◆ **Supplied material**
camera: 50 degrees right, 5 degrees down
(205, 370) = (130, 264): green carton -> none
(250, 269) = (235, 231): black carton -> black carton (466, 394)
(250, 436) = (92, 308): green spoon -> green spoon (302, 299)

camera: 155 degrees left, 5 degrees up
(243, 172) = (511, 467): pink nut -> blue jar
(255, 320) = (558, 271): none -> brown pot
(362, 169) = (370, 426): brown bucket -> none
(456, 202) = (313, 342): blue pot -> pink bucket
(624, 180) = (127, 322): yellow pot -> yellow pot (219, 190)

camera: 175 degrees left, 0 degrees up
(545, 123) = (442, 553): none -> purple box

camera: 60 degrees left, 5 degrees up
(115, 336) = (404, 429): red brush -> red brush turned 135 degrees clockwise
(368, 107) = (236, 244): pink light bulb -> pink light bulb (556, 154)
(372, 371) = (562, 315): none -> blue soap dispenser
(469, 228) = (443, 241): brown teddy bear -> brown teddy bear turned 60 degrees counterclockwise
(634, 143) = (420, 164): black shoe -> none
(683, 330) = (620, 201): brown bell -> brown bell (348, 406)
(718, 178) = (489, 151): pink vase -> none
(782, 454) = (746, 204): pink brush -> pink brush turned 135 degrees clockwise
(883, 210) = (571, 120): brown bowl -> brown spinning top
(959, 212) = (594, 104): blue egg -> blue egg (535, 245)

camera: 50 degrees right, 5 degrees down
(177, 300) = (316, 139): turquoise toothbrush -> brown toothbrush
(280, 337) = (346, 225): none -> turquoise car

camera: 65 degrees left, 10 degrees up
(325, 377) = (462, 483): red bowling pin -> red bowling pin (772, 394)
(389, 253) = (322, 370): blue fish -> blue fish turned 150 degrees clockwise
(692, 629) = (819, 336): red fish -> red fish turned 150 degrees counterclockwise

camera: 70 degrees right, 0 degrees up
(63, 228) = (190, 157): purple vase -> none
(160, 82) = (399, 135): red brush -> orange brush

◆ **Activity**
Word for word, repeat every line of the data.

◆ **Written response**
camera: 50 degrees right, 5 degrees down
(205, 370) = (130, 264): green carton -> none
(250, 269) = (235, 231): black carton -> black carton (466, 394)
(250, 436) = (92, 308): green spoon -> green spoon (302, 299)

camera: 155 degrees left, 5 degrees up
(243, 172) = (511, 467): pink nut -> blue jar
(255, 320) = (558, 271): none -> brown pot
(362, 169) = (370, 426): brown bucket -> none
(456, 202) = (313, 342): blue pot -> pink bucket
(624, 180) = (127, 322): yellow pot -> yellow pot (219, 190)

camera: 175 degrees left, 0 degrees up
(545, 123) = (442, 553): none -> purple box

camera: 60 degrees left, 5 degrees up
(115, 336) = (404, 429): red brush -> red brush turned 135 degrees clockwise
(368, 107) = (236, 244): pink light bulb -> pink light bulb (556, 154)
(372, 371) = (562, 315): none -> blue soap dispenser
(469, 228) = (443, 241): brown teddy bear -> brown teddy bear turned 60 degrees counterclockwise
(634, 143) = (420, 164): black shoe -> none
(683, 330) = (620, 201): brown bell -> brown bell (348, 406)
(718, 178) = (489, 151): pink vase -> none
(782, 454) = (746, 204): pink brush -> pink brush turned 135 degrees clockwise
(883, 210) = (571, 120): brown bowl -> brown spinning top
(959, 212) = (594, 104): blue egg -> blue egg (535, 245)

camera: 50 degrees right, 5 degrees down
(177, 300) = (316, 139): turquoise toothbrush -> brown toothbrush
(280, 337) = (346, 225): none -> turquoise car

camera: 65 degrees left, 10 degrees up
(325, 377) = (462, 483): red bowling pin -> red bowling pin (772, 394)
(389, 253) = (322, 370): blue fish -> blue fish turned 150 degrees clockwise
(692, 629) = (819, 336): red fish -> red fish turned 150 degrees counterclockwise

camera: 70 degrees right, 0 degrees up
(63, 228) = (190, 157): purple vase -> none
(160, 82) = (399, 135): red brush -> orange brush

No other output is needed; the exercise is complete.